§ **AVAILABLE DATA**:

——————

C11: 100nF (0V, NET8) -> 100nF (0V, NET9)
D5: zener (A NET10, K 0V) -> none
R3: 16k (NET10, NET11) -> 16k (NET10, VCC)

——————

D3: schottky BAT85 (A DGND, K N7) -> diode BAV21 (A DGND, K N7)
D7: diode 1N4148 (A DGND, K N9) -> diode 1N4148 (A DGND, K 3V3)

——————

§ **WHAT THE TASK ASKS**:
Give only the lines from the one holding "C11: 100nF (0V, NET8) -> 100nF (0V, NET9)" through the one holding "R3: 16k (NET10, NET11) -> 16k (NET10, VCC)", each restated exactly as it appears above.

§ **ANSWER BOX**:
C11: 100nF (0V, NET8) -> 100nF (0V, NET9)
D5: zener (A NET10, K 0V) -> none
R3: 16k (NET10, NET11) -> 16k (NET10, VCC)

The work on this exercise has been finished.